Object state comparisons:
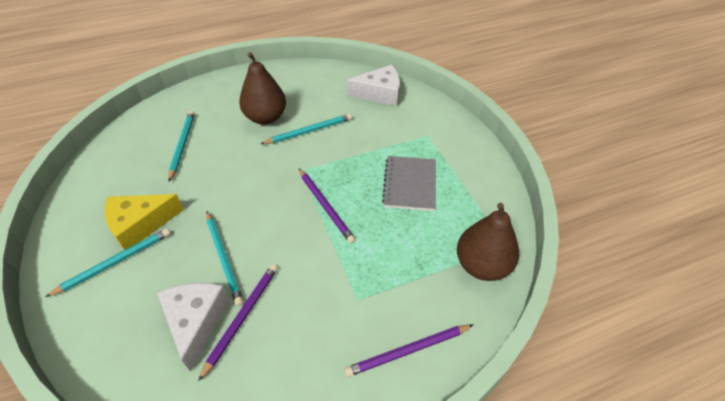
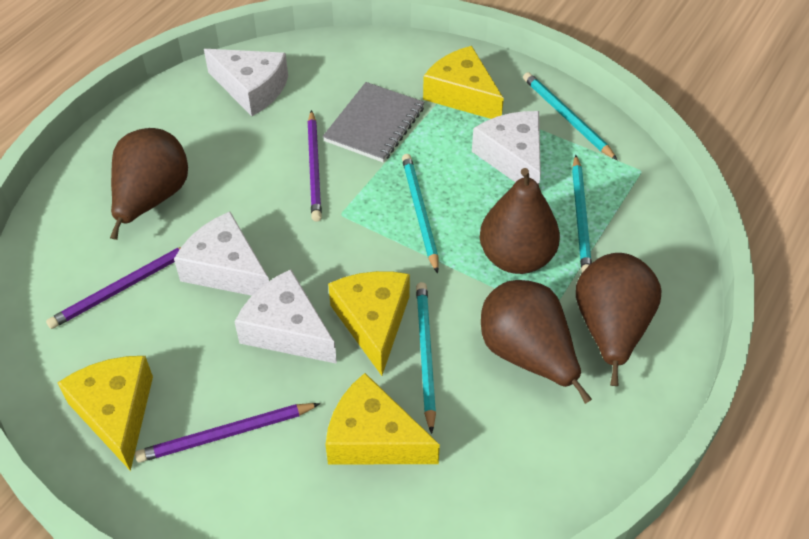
brown pear: 2 -> 4
white cheese: 2 -> 4
yellow cheese: 1 -> 4

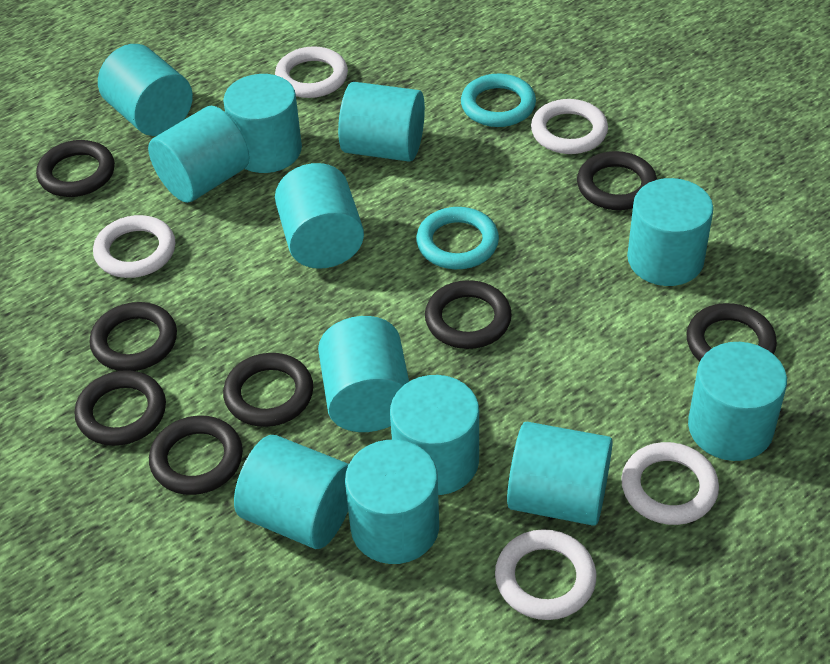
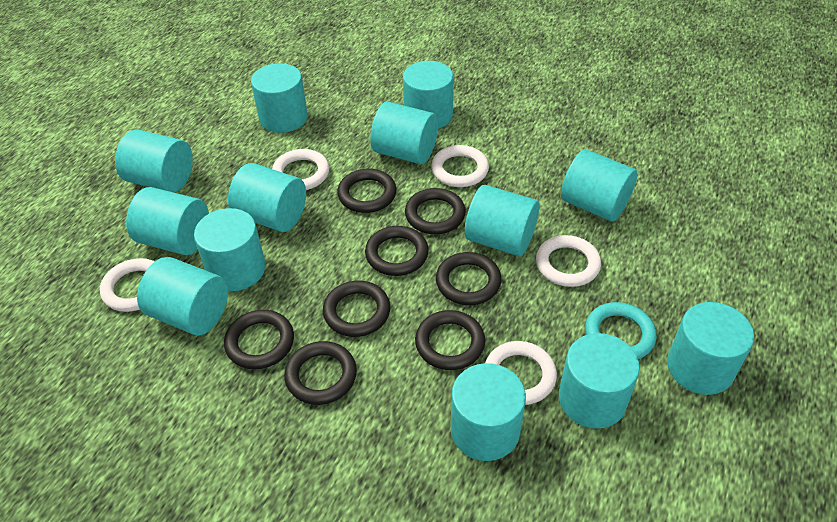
turquoise cylinder: 12 -> 13
turquoise ring: 2 -> 1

• _The task_
Report each line of the data that includes the string "turquoise".

• _Exercise answer_
turquoise cylinder: 12 -> 13
turquoise ring: 2 -> 1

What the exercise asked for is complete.